Work task: Take the data below and extract the lines from the one with "(260, 212) = (414, 272): purple" to the one with "(519, 182) = (260, 132): none -> orange cap", inclusive, exactly as written.
*** Input ***
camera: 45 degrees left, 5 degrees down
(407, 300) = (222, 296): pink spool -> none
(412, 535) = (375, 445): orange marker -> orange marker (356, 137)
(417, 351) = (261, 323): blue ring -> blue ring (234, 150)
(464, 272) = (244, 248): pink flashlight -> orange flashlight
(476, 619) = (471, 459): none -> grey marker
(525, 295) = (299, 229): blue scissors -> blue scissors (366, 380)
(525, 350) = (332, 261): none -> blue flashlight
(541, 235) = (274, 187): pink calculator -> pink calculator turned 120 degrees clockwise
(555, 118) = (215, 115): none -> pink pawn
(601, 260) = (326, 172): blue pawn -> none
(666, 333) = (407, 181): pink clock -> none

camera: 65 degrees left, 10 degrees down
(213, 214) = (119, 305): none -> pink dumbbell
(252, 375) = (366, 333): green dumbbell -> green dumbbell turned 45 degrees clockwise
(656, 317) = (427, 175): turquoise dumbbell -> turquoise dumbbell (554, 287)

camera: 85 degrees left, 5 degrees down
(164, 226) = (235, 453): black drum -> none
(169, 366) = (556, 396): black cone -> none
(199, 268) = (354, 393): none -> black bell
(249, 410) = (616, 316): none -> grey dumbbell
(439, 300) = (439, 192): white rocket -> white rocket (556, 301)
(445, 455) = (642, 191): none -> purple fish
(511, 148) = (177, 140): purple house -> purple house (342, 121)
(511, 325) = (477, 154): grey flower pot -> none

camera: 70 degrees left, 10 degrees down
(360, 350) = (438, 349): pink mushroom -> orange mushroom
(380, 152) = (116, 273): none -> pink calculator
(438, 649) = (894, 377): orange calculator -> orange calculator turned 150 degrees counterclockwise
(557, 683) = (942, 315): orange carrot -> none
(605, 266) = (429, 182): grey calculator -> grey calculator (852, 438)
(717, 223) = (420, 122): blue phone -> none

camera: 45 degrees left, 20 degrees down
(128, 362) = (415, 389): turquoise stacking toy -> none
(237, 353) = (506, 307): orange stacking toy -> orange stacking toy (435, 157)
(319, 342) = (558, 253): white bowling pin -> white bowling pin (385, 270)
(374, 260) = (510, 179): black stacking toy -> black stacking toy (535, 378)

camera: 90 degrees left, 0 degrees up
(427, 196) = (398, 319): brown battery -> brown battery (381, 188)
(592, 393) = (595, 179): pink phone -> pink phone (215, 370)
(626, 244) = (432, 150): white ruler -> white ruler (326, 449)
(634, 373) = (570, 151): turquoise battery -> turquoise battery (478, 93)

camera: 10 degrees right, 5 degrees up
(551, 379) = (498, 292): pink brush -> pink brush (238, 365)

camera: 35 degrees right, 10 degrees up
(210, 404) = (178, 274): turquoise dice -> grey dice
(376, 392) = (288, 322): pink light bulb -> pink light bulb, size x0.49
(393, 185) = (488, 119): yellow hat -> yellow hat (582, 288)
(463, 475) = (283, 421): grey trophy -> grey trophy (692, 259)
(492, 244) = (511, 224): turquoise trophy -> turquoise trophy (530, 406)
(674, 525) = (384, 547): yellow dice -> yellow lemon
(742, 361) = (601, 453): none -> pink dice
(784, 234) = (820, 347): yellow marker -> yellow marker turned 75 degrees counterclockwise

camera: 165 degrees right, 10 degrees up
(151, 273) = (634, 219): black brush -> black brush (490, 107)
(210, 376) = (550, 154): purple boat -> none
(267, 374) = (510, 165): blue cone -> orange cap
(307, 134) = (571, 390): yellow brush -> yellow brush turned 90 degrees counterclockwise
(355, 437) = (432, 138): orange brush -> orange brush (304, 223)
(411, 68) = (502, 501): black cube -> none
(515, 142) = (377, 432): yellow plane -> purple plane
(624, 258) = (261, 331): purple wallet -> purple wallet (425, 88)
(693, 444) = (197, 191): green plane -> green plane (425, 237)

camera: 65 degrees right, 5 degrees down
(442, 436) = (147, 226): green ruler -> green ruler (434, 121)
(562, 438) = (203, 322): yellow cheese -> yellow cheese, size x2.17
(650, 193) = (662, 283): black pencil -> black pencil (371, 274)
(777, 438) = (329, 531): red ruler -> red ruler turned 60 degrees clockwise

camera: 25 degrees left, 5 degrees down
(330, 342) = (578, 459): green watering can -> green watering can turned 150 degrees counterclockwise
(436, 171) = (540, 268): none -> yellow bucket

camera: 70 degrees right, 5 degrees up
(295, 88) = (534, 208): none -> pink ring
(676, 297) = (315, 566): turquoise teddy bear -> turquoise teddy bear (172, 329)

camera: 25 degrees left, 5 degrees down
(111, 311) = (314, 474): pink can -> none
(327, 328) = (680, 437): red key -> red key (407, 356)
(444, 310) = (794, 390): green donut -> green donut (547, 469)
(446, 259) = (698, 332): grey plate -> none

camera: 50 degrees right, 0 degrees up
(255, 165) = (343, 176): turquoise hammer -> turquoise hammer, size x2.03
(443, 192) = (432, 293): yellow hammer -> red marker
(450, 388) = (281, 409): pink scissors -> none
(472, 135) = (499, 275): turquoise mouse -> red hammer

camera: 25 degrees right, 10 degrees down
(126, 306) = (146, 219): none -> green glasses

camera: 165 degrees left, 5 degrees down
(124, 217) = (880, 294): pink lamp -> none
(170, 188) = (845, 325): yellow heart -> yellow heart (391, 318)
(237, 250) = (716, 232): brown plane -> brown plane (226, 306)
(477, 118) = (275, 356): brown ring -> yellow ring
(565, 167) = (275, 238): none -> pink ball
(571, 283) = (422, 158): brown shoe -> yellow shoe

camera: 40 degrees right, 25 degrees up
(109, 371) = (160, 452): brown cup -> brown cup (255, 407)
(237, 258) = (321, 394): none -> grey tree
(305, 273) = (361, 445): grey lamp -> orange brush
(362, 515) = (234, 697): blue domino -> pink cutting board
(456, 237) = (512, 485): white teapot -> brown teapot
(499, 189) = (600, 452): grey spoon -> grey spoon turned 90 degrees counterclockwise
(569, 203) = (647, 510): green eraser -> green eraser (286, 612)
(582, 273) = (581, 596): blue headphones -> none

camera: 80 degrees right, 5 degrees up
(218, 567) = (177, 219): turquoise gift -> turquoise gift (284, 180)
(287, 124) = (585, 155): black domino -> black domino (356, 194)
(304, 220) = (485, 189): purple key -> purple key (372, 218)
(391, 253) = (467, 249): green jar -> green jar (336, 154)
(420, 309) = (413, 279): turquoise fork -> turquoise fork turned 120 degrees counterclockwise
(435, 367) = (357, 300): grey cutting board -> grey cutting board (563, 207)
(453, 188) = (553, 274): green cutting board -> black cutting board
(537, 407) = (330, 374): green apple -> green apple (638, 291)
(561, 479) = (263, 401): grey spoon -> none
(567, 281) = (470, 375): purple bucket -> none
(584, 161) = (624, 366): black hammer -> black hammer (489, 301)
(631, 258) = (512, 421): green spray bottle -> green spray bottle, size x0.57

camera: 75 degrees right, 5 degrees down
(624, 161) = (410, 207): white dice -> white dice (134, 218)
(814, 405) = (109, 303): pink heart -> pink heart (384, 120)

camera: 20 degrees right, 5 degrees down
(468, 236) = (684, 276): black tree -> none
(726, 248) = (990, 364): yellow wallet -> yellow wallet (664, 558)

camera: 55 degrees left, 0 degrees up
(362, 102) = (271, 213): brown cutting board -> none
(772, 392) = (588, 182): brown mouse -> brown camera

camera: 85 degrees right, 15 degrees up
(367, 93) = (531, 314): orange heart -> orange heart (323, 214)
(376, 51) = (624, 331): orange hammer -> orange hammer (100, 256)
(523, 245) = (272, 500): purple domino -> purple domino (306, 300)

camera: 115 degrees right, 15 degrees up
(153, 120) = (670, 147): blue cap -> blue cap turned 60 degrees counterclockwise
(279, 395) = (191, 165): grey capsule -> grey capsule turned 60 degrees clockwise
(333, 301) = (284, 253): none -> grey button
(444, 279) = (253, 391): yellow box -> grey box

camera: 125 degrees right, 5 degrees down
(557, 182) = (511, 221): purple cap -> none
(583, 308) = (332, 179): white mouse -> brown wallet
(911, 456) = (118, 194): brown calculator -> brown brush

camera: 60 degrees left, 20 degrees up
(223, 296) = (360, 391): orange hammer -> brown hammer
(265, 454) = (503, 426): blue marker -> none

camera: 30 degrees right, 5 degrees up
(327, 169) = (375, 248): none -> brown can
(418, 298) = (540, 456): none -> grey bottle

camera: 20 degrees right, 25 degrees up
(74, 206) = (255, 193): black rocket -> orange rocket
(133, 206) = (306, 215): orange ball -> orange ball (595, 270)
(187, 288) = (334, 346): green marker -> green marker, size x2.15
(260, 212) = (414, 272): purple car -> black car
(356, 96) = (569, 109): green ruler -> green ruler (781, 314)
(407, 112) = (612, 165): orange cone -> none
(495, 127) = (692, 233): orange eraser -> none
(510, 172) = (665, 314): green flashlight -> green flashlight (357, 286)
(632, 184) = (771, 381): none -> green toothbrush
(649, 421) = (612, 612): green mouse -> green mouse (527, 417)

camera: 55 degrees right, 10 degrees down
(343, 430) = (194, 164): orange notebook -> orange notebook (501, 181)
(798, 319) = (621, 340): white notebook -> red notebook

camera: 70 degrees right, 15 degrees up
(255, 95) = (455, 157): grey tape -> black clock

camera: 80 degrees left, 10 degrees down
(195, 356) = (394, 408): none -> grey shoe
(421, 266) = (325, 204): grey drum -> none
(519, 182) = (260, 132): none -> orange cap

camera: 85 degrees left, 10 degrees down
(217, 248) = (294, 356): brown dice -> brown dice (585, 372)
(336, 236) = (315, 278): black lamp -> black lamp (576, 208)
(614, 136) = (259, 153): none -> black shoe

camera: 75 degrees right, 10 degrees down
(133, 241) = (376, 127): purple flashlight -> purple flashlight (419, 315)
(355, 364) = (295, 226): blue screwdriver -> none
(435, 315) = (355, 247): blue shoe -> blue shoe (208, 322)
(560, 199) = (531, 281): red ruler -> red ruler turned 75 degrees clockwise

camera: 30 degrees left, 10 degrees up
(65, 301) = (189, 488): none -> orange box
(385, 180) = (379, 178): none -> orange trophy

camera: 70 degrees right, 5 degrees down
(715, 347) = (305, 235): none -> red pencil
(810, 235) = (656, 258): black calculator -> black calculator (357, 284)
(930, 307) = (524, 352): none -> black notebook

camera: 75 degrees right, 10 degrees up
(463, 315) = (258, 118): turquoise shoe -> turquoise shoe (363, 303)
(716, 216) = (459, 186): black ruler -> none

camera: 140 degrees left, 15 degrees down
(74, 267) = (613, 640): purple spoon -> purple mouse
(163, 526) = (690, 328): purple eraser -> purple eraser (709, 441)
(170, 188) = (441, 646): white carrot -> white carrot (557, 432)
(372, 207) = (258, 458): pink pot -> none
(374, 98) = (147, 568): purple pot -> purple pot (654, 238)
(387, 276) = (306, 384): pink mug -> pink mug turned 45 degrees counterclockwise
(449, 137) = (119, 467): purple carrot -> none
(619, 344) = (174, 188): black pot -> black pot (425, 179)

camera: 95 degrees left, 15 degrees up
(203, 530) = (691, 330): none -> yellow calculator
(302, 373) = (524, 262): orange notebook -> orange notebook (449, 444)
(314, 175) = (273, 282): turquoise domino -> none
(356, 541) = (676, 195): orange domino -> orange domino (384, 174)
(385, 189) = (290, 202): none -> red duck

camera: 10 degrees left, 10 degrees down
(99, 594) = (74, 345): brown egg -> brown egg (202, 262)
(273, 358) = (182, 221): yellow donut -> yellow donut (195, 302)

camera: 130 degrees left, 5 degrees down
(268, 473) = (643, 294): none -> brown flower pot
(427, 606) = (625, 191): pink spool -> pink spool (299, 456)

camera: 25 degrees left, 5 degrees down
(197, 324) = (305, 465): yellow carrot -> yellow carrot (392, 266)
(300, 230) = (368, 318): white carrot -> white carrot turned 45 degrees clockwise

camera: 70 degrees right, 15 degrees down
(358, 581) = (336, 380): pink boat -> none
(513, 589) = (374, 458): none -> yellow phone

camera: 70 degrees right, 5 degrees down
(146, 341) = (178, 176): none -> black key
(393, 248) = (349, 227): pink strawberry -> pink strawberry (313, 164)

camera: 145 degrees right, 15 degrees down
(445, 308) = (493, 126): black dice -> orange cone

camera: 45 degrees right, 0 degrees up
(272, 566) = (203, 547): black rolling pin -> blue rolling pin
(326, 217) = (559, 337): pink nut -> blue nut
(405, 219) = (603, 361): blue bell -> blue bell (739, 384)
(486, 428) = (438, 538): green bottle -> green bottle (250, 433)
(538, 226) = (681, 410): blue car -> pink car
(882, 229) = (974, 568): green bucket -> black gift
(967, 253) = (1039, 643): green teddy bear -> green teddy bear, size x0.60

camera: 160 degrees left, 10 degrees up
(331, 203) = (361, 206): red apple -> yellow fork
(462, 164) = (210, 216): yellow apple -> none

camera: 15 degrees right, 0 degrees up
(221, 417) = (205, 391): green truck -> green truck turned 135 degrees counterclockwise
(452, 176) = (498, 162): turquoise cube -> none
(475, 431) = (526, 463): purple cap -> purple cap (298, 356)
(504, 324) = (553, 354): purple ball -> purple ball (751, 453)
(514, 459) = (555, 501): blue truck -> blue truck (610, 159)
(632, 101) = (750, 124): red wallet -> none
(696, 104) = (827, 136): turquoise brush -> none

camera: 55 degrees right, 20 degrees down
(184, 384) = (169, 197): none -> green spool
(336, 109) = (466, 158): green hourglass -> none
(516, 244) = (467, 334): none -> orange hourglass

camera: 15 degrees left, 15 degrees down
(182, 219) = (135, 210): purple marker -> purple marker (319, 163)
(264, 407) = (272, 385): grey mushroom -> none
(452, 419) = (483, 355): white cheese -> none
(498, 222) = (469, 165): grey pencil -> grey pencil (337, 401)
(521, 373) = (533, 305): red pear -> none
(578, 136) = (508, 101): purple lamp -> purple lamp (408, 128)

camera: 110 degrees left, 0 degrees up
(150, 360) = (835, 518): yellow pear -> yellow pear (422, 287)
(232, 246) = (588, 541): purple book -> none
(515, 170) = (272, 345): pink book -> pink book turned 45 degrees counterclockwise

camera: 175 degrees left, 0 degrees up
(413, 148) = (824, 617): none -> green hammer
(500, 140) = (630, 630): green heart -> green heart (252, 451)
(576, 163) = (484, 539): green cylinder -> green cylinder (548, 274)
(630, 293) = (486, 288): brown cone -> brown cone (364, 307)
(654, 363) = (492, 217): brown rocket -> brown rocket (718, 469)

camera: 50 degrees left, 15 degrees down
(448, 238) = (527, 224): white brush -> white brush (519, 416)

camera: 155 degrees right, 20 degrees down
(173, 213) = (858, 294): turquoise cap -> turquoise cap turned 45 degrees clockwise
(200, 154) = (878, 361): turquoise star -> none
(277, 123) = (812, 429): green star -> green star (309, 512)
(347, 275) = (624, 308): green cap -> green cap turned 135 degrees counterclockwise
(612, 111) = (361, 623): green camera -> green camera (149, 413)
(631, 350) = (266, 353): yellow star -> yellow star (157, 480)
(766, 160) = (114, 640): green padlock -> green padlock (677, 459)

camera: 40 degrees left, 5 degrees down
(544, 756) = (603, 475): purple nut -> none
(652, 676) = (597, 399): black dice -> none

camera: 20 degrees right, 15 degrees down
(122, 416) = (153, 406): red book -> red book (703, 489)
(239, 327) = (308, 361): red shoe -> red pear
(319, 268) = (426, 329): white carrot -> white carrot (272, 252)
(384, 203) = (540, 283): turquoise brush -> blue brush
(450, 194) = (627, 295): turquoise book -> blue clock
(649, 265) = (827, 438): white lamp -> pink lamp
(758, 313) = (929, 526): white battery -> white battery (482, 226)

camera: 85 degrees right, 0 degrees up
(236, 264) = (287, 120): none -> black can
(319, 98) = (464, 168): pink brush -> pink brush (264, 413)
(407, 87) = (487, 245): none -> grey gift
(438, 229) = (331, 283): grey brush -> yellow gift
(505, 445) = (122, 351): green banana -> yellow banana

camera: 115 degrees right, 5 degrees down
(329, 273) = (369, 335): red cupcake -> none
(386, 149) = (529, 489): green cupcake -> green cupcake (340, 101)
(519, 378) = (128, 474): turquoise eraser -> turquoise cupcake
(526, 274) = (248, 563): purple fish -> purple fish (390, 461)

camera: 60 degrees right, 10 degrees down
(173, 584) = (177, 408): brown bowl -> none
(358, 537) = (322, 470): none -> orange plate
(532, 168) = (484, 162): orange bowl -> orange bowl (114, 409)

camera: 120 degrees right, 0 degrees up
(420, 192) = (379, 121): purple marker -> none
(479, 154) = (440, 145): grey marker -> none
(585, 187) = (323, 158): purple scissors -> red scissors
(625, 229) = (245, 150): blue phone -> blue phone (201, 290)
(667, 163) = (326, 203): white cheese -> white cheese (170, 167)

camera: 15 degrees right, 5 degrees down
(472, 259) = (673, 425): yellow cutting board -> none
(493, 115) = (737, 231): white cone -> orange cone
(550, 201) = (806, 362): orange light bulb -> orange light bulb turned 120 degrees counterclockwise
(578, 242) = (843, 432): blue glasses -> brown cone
***
Written answer:
(260, 212) = (414, 272): purple car -> black car
(356, 96) = (569, 109): green ruler -> green ruler (781, 314)
(407, 112) = (612, 165): orange cone -> none
(495, 127) = (692, 233): orange eraser -> none
(510, 172) = (665, 314): green flashlight -> green flashlight (357, 286)
(632, 184) = (771, 381): none -> green toothbrush
(649, 421) = (612, 612): green mouse -> green mouse (527, 417)

camera: 55 degrees right, 10 degrees down
(343, 430) = (194, 164): orange notebook -> orange notebook (501, 181)
(798, 319) = (621, 340): white notebook -> red notebook

camera: 70 degrees right, 15 degrees up
(255, 95) = (455, 157): grey tape -> black clock

camera: 80 degrees left, 10 degrees down
(195, 356) = (394, 408): none -> grey shoe
(421, 266) = (325, 204): grey drum -> none
(519, 182) = (260, 132): none -> orange cap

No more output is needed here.